HOW TO COMPLETE THIS TASK: Write out the records word for word, with no pictures.

*** Opening INFORMATION SHOWN ***

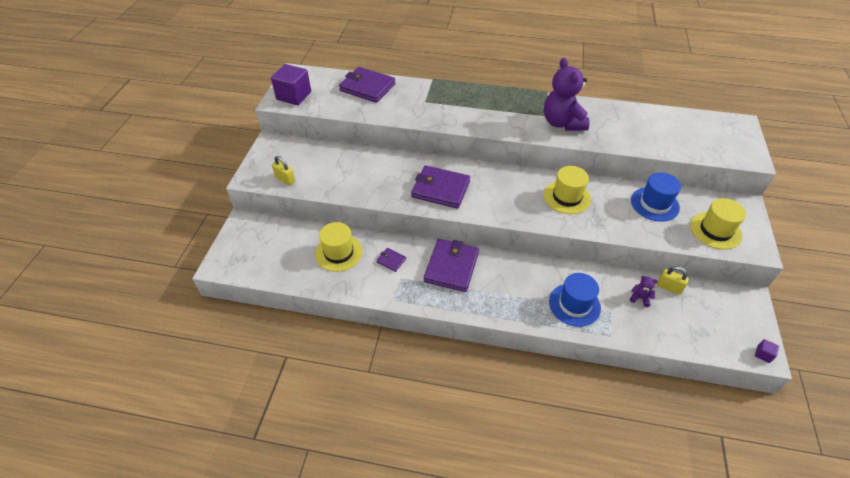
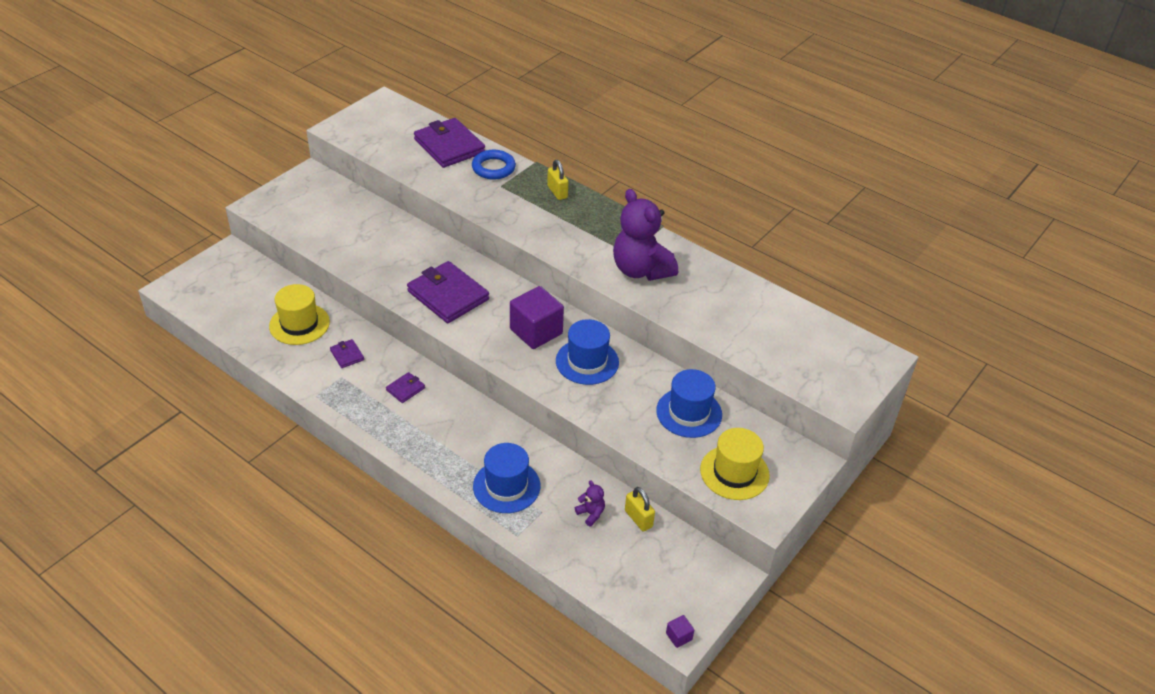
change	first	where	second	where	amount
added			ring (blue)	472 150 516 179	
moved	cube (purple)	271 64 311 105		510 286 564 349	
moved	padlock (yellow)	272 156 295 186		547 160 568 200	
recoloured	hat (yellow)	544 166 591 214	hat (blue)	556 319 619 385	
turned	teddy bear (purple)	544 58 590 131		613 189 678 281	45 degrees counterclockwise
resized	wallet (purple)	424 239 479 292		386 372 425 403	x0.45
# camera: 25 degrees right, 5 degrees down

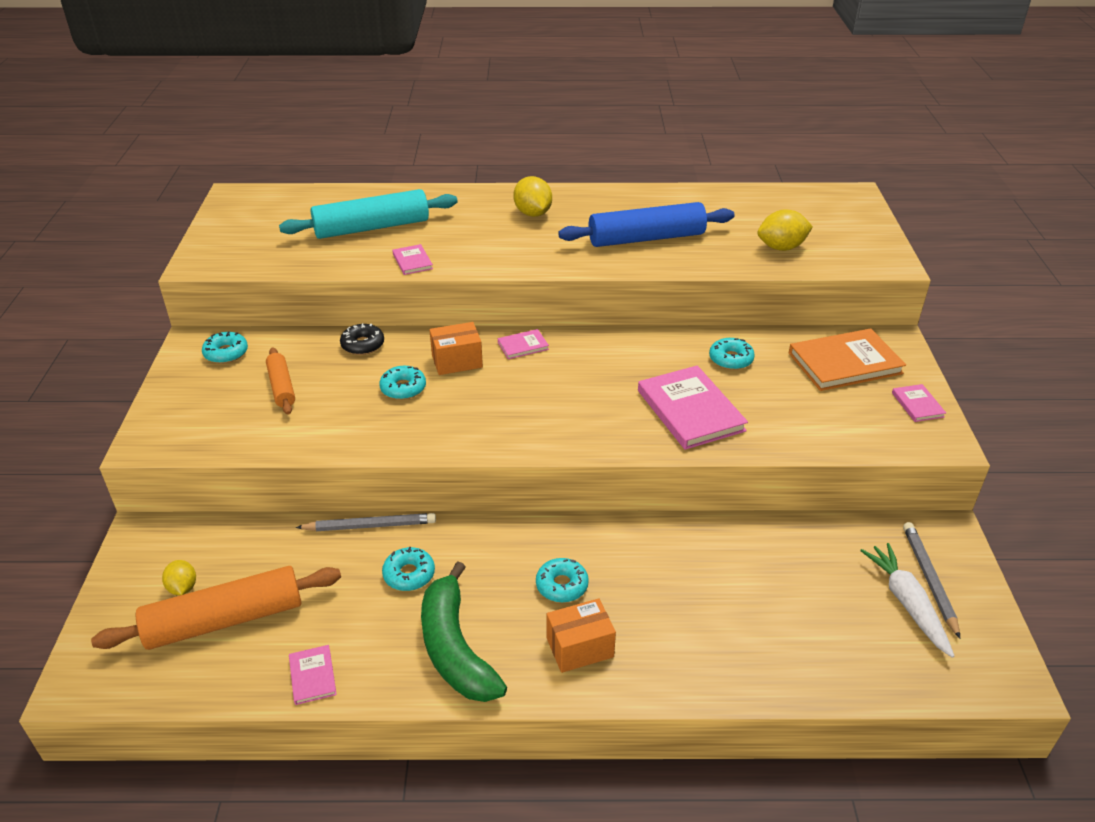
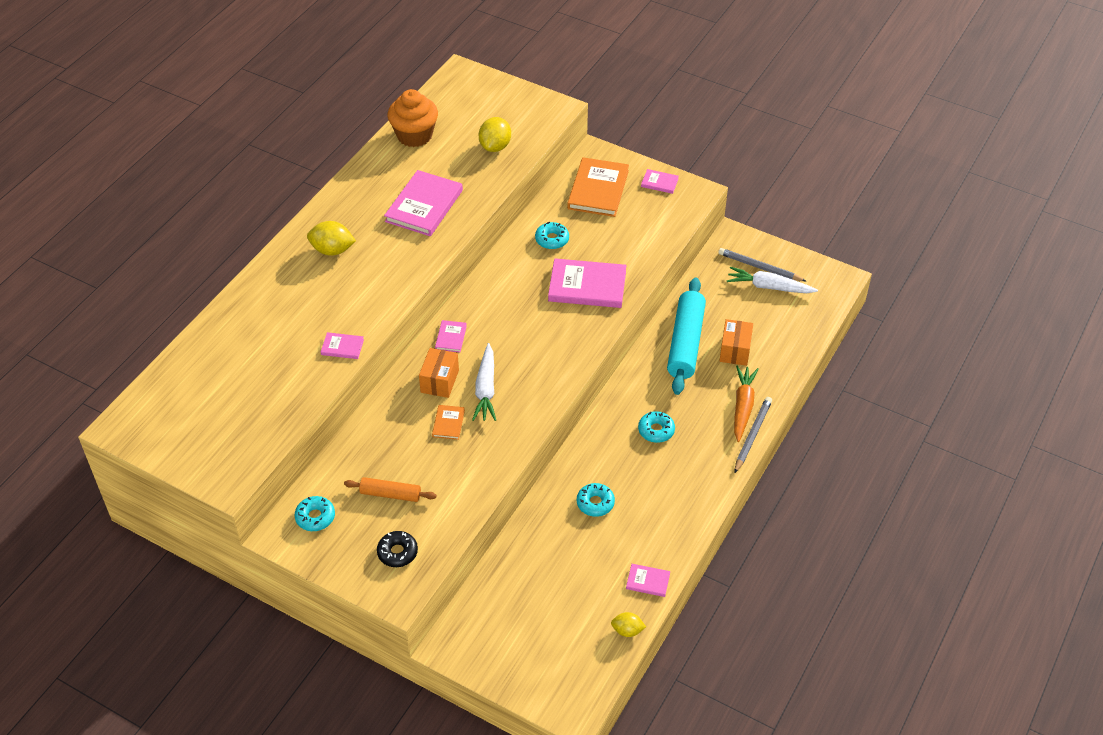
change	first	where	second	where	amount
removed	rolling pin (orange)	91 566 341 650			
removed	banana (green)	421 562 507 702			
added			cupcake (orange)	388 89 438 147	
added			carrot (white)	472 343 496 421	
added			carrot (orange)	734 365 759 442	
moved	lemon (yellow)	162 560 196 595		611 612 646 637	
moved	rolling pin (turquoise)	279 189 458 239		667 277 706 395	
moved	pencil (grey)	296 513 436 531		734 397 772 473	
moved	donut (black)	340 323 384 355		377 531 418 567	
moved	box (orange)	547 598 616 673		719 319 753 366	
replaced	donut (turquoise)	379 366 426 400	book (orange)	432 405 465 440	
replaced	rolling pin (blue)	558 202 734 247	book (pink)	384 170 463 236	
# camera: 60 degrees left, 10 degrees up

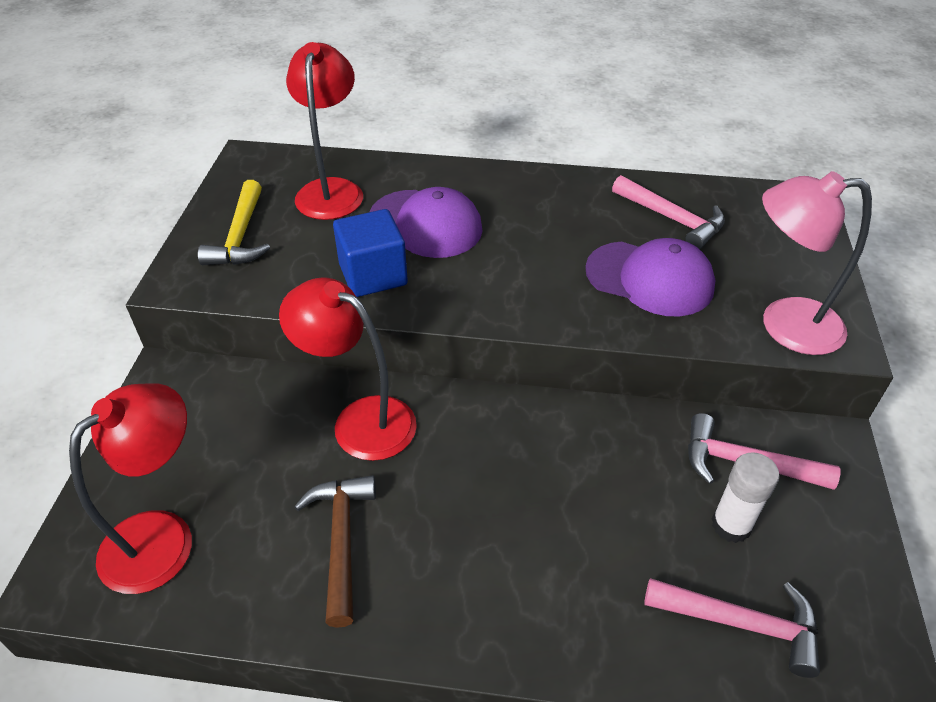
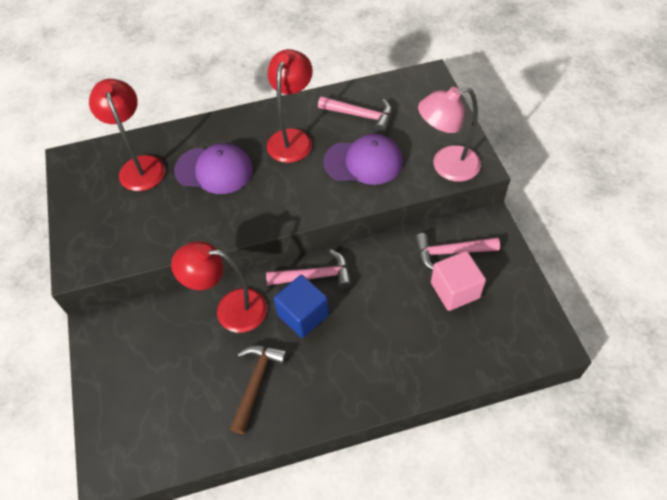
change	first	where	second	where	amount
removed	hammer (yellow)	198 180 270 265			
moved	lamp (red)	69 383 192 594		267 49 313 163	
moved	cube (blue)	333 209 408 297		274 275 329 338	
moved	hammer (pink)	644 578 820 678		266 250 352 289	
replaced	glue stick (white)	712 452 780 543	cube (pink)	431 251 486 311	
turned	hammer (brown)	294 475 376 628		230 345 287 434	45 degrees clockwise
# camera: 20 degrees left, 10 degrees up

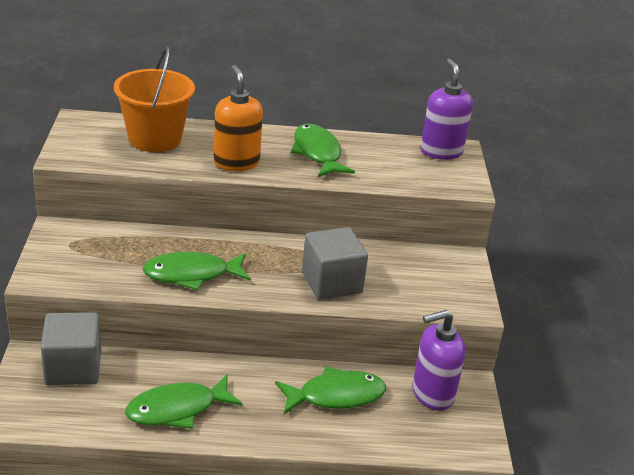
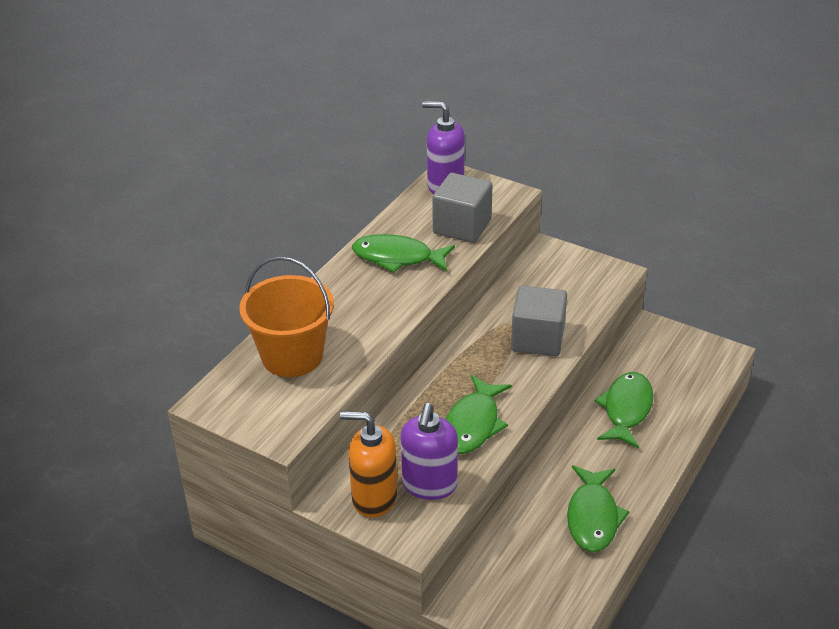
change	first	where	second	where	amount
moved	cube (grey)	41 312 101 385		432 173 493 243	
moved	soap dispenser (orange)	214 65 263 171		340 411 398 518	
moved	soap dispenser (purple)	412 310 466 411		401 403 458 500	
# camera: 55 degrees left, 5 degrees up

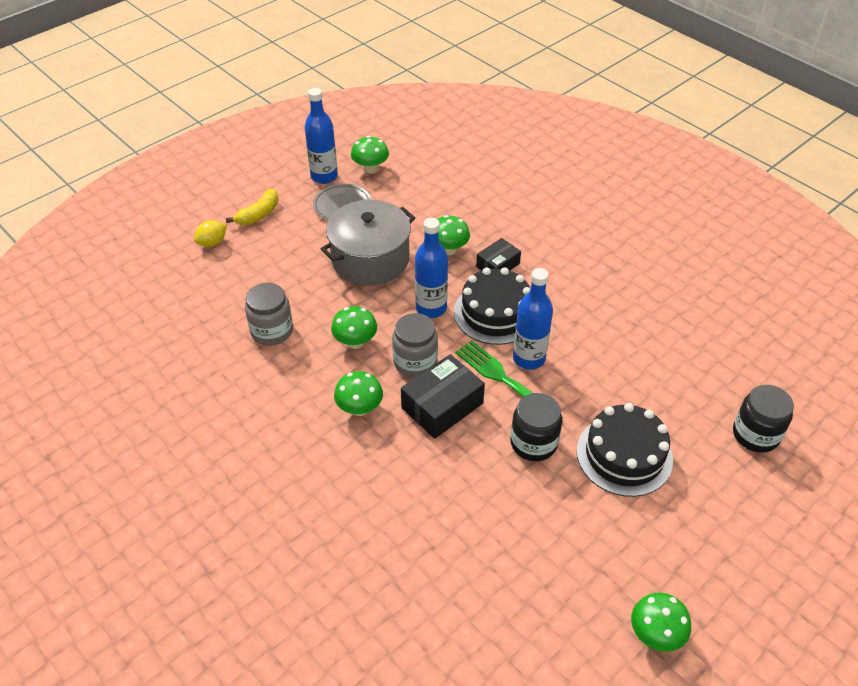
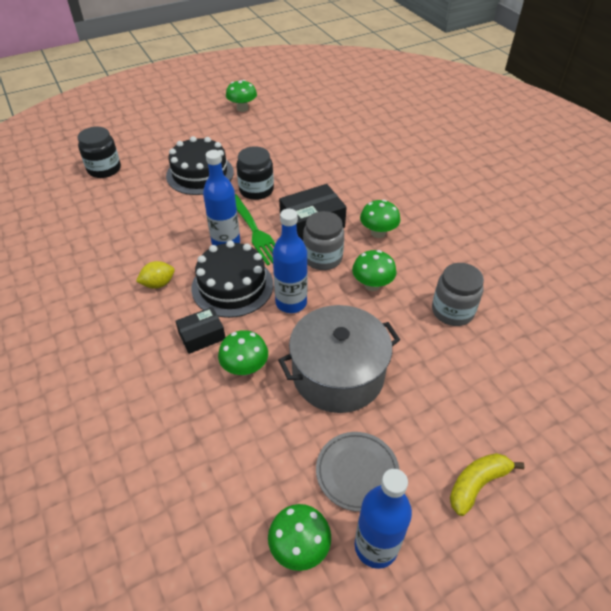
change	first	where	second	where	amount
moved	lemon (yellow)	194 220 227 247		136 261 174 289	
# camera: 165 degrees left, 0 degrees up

*** Closing INFORMATION SHOWN ***

ANSWER TO THE EXERCISE:
change	first	where	second	where	amount
added			ring (blue)	472 150 516 179	
moved	cube (purple)	271 64 311 105		510 286 564 349	
moved	padlock (yellow)	272 156 295 186		547 160 568 200	
recoloured	hat (yellow)	544 166 591 214	hat (blue)	556 319 619 385	
turned	teddy bear (purple)	544 58 590 131		613 189 678 281	45 degrees counterclockwise
resized	wallet (purple)	424 239 479 292		386 372 425 403	x0.45
# camera: 25 degrees right, 5 degrees down

change	first	where	second	where	amount
removed	rolling pin (orange)	91 566 341 650			
removed	banana (green)	421 562 507 702			
added			cupcake (orange)	388 89 438 147	
added			carrot (white)	472 343 496 421	
added			carrot (orange)	734 365 759 442	
moved	lemon (yellow)	162 560 196 595		611 612 646 637	
moved	rolling pin (turquoise)	279 189 458 239		667 277 706 395	
moved	pencil (grey)	296 513 436 531		734 397 772 473	
moved	donut (black)	340 323 384 355		377 531 418 567	
moved	box (orange)	547 598 616 673		719 319 753 366	
replaced	donut (turquoise)	379 366 426 400	book (orange)	432 405 465 440	
replaced	rolling pin (blue)	558 202 734 247	book (pink)	384 170 463 236	
# camera: 60 degrees left, 10 degrees up

change	first	where	second	where	amount
removed	hammer (yellow)	198 180 270 265			
moved	lamp (red)	69 383 192 594		267 49 313 163	
moved	cube (blue)	333 209 408 297		274 275 329 338	
moved	hammer (pink)	644 578 820 678		266 250 352 289	
replaced	glue stick (white)	712 452 780 543	cube (pink)	431 251 486 311	
turned	hammer (brown)	294 475 376 628		230 345 287 434	45 degrees clockwise
# camera: 20 degrees left, 10 degrees up

change	first	where	second	where	amount
moved	cube (grey)	41 312 101 385		432 173 493 243	
moved	soap dispenser (orange)	214 65 263 171		340 411 398 518	
moved	soap dispenser (purple)	412 310 466 411		401 403 458 500	
# camera: 55 degrees left, 5 degrees up

change	first	where	second	where	amount
moved	lemon (yellow)	194 220 227 247		136 261 174 289	
# camera: 165 degrees left, 0 degrees up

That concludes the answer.